→ **Task to complete**:
Recast the data below as a Markdown table with the columns "Row" and "Entry," giving each line's number under Row and its text under Entry. Skip any blank lines.

-- Begin Material for this exercise --

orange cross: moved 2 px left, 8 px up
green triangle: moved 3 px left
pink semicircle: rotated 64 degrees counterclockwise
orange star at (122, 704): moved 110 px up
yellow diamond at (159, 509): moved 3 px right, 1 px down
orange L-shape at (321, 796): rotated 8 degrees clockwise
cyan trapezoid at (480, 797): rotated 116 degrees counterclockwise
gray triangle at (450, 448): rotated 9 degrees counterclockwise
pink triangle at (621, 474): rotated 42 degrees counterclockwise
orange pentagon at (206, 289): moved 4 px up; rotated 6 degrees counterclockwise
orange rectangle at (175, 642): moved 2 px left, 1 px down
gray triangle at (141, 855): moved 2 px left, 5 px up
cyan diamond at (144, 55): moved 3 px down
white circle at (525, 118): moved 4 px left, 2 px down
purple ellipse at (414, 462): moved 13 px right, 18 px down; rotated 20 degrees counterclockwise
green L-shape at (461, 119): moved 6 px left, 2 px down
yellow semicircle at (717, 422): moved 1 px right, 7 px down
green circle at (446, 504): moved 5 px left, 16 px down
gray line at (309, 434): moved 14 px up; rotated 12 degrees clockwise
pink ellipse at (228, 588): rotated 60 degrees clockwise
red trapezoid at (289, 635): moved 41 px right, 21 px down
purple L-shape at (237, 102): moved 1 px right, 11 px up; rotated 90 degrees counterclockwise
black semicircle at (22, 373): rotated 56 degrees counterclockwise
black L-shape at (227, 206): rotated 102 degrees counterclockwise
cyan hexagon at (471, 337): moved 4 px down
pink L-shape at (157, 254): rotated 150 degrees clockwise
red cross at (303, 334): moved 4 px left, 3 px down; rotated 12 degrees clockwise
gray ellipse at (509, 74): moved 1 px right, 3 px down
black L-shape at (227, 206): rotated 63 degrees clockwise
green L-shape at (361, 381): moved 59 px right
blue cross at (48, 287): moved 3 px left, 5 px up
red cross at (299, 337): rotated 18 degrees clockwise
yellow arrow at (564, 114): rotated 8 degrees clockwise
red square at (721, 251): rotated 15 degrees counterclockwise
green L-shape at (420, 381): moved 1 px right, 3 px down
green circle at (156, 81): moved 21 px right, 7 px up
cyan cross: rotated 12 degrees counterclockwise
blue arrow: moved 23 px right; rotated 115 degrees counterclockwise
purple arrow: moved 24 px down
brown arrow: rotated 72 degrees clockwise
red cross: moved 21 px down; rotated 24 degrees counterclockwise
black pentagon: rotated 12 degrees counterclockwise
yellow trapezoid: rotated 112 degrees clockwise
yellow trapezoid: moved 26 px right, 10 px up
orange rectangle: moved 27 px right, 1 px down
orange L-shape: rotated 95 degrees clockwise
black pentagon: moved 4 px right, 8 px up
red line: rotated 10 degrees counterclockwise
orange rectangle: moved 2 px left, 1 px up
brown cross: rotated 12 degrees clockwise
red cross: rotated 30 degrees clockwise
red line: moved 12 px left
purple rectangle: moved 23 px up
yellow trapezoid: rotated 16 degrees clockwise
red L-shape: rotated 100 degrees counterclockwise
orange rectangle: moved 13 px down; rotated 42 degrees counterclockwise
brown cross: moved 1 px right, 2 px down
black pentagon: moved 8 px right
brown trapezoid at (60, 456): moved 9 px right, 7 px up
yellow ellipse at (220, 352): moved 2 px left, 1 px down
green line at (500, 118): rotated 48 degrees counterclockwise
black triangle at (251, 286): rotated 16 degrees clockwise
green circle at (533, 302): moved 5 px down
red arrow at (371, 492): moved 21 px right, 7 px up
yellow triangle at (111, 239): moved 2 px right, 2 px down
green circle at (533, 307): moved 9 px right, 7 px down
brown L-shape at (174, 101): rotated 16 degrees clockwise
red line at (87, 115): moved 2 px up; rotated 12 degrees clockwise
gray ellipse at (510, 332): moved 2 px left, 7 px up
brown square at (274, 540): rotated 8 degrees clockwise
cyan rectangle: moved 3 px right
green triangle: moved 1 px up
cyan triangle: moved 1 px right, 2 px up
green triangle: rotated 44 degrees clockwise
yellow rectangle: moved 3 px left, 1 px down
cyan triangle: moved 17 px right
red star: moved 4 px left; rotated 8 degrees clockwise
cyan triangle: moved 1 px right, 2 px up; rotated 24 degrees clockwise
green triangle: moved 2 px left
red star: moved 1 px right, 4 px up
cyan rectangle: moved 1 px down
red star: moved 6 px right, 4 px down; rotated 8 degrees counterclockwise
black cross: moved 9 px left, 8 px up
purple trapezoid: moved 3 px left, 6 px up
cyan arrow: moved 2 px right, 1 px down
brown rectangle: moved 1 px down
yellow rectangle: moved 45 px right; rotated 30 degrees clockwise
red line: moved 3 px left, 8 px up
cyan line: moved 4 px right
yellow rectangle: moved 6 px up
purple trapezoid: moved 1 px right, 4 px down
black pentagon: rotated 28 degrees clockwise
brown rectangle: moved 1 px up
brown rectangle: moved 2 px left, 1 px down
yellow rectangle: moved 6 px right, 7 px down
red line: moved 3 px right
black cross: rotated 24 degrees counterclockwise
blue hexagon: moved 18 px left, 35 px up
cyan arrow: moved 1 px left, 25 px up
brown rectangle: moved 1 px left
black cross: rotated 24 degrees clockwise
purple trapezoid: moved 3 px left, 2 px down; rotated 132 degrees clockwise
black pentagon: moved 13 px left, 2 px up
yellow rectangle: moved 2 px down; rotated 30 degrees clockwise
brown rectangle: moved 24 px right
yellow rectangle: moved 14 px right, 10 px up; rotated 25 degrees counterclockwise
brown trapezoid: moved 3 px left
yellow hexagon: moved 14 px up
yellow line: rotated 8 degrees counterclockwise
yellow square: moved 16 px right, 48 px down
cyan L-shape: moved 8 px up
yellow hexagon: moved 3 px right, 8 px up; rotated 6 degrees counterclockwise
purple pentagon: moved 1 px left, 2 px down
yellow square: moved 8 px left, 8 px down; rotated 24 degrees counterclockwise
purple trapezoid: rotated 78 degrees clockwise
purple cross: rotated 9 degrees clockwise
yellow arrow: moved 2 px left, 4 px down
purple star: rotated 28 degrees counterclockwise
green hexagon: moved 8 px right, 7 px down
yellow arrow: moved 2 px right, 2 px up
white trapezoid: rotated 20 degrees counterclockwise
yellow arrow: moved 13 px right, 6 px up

-- End Material for this exercise --

→ **Exercise answer**:
| Row | Entry |
|---|---|
| 1 | orange cross: moved 2 px left, 8 px up |
| 2 | green triangle: moved 3 px left |
| 3 | pink semicircle: rotated 64 degrees counterclockwise |
| 4 | orange star at (122, 704): moved 110 px up |
| 5 | yellow diamond at (159, 509): moved 3 px right, 1 px down |
| 6 | orange L-shape at (321, 796): rotated 8 degrees clockwise |
| 7 | cyan trapezoid at (480, 797): rotated 116 degrees counterclockwise |
| 8 | gray triangle at (450, 448): rotated 9 degrees counterclockwise |
| 9 | pink triangle at (621, 474): rotated 42 degrees counterclockwise |
| 10 | orange pentagon at (206, 289): moved 4 px up; rotated 6 degrees counterclockwise |
| 11 | orange rectangle at (175, 642): moved 2 px left, 1 px down |
| 12 | gray triangle at (141, 855): moved 2 px left, 5 px up |
| 13 | cyan diamond at (144, 55): moved 3 px down |
| 14 | white circle at (525, 118): moved 4 px left, 2 px down |
| 15 | purple ellipse at (414, 462): moved 13 px right, 18 px down; rotated 20 degrees counterclockwise |
| 16 | green L-shape at (461, 119): moved 6 px left, 2 px down |
| 17 | yellow semicircle at (717, 422): moved 1 px right, 7 px down |
| 18 | green circle at (446, 504): moved 5 px left, 16 px down |
| 19 | gray line at (309, 434): moved 14 px up; rotated 12 degrees clockwise |
| 20 | pink ellipse at (228, 588): rotated 60 degrees clockwise |
| 21 | red trapezoid at (289, 635): moved 41 px right, 21 px down |
| 22 | purple L-shape at (237, 102): moved 1 px right, 11 px up; rotated 90 degrees counterclockwise |
| 23 | black semicircle at (22, 373): rotated 56 degrees counterclockwise |
| 24 | black L-shape at (227, 206): rotated 102 degrees counterclockwise |
| 25 | cyan hexagon at (471, 337): moved 4 px down |
| 26 | pink L-shape at (157, 254): rotated 150 degrees clockwise |
| 27 | red cross at (303, 334): moved 4 px left, 3 px down; rotated 12 degrees clockwise |
| 28 | gray ellipse at (509, 74): moved 1 px right, 3 px down |
| 29 | black L-shape at (227, 206): rotated 63 degrees clockwise |
| 30 | green L-shape at (361, 381): moved 59 px right |
| 31 | blue cross at (48, 287): moved 3 px left, 5 px up |
| 32 | red cross at (299, 337): rotated 18 degrees clockwise |
| 33 | yellow arrow at (564, 114): rotated 8 degrees clockwise |
| 34 | red square at (721, 251): rotated 15 degrees counterclockwise |
| 35 | green L-shape at (420, 381): moved 1 px right, 3 px down |
| 36 | green circle at (156, 81): moved 21 px right, 7 px up |
| 37 | cyan cross: rotated 12 degrees counterclockwise |
| 38 | blue arrow: moved 23 px right; rotated 115 degrees counterclockwise |
| 39 | purple arrow: moved 24 px down |
| 40 | brown arrow: rotated 72 degrees clockwise |
| 41 | red cross: moved 21 px down; rotated 24 degrees counterclockwise |
| 42 | black pentagon: rotated 12 degrees counterclockwise |
| 43 | yellow trapezoid: rotated 112 degrees clockwise |
| 44 | yellow trapezoid: moved 26 px right, 10 px up |
| 45 | orange rectangle: moved 27 px right, 1 px down |
| 46 | orange L-shape: rotated 95 degrees clockwise |
| 47 | black pentagon: moved 4 px right, 8 px up |
| 48 | red line: rotated 10 degrees counterclockwise |
| 49 | orange rectangle: moved 2 px left, 1 px up |
| 50 | brown cross: rotated 12 degrees clockwise |
| 51 | red cross: rotated 30 degrees clockwise |
| 52 | red line: moved 12 px left |
| 53 | purple rectangle: moved 23 px up |
| 54 | yellow trapezoid: rotated 16 degrees clockwise |
| 55 | red L-shape: rotated 100 degrees counterclockwise |
| 56 | orange rectangle: moved 13 px down; rotated 42 degrees counterclockwise |
| 57 | brown cross: moved 1 px right, 2 px down |
| 58 | black pentagon: moved 8 px right |
| 59 | brown trapezoid at (60, 456): moved 9 px right, 7 px up |
| 60 | yellow ellipse at (220, 352): moved 2 px left, 1 px down |
| 61 | green line at (500, 118): rotated 48 degrees counterclockwise |
| 62 | black triangle at (251, 286): rotated 16 degrees clockwise |
| 63 | green circle at (533, 302): moved 5 px down |
| 64 | red arrow at (371, 492): moved 21 px right, 7 px up |
| 65 | yellow triangle at (111, 239): moved 2 px right, 2 px down |
| 66 | green circle at (533, 307): moved 9 px right, 7 px down |
| 67 | brown L-shape at (174, 101): rotated 16 degrees clockwise |
| 68 | red line at (87, 115): moved 2 px up; rotated 12 degrees clockwise |
| 69 | gray ellipse at (510, 332): moved 2 px left, 7 px up |
| 70 | brown square at (274, 540): rotated 8 degrees clockwise |
| 71 | cyan rectangle: moved 3 px right |
| 72 | green triangle: moved 1 px up |
| 73 | cyan triangle: moved 1 px right, 2 px up |
| 74 | green triangle: rotated 44 degrees clockwise |
| 75 | yellow rectangle: moved 3 px left, 1 px down |
| 76 | cyan triangle: moved 17 px right |
| 77 | red star: moved 4 px left; rotated 8 degrees clockwise |
| 78 | cyan triangle: moved 1 px right, 2 px up; rotated 24 degrees clockwise |
| 79 | green triangle: moved 2 px left |
| 80 | red star: moved 1 px right, 4 px up |
| 81 | cyan rectangle: moved 1 px down |
| 82 | red star: moved 6 px right, 4 px down; rotated 8 degrees counterclockwise |
| 83 | black cross: moved 9 px left, 8 px up |
| 84 | purple trapezoid: moved 3 px left, 6 px up |
| 85 | cyan arrow: moved 2 px right, 1 px down |
| 86 | brown rectangle: moved 1 px down |
| 87 | yellow rectangle: moved 45 px right; rotated 30 degrees clockwise |
| 88 | red line: moved 3 px left, 8 px up |
| 89 | cyan line: moved 4 px right |
| 90 | yellow rectangle: moved 6 px up |
| 91 | purple trapezoid: moved 1 px right, 4 px down |
| 92 | black pentagon: rotated 28 degrees clockwise |
| 93 | brown rectangle: moved 1 px up |
| 94 | brown rectangle: moved 2 px left, 1 px down |
| 95 | yellow rectangle: moved 6 px right, 7 px down |
| 96 | red line: moved 3 px right |
| 97 | black cross: rotated 24 degrees counterclockwise |
| 98 | blue hexagon: moved 18 px left, 35 px up |
| 99 | cyan arrow: moved 1 px left, 25 px up |
| 100 | brown rectangle: moved 1 px left |
| 101 | black cross: rotated 24 degrees clockwise |
| 102 | purple trapezoid: moved 3 px left, 2 px down; rotated 132 degrees clockwise |
| 103 | black pentagon: moved 13 px left, 2 px up |
| 104 | yellow rectangle: moved 2 px down; rotated 30 degrees clockwise |
| 105 | brown rectangle: moved 24 px right |
| 106 | yellow rectangle: moved 14 px right, 10 px up; rotated 25 degrees counterclockwise |
| 107 | brown trapezoid: moved 3 px left |
| 108 | yellow hexagon: moved 14 px up |
| 109 | yellow line: rotated 8 degrees counterclockwise |
| 110 | yellow square: moved 16 px right, 48 px down |
| 111 | cyan L-shape: moved 8 px up |
| 112 | yellow hexagon: moved 3 px right, 8 px up; rotated 6 degrees counterclockwise |
| 113 | purple pentagon: moved 1 px left, 2 px down |
| 114 | yellow square: moved 8 px left, 8 px down; rotated 24 degrees counterclockwise |
| 115 | purple trapezoid: rotated 78 degrees clockwise |
| 116 | purple cross: rotated 9 degrees clockwise |
| 117 | yellow arrow: moved 2 px left, 4 px down |
| 118 | purple star: rotated 28 degrees counterclockwise |
| 119 | green hexagon: moved 8 px right, 7 px down |
| 120 | yellow arrow: moved 2 px right, 2 px up |
| 121 | white trapezoid: rotated 20 degrees counterclockwise |
| 122 | yellow arrow: moved 13 px right, 6 px up |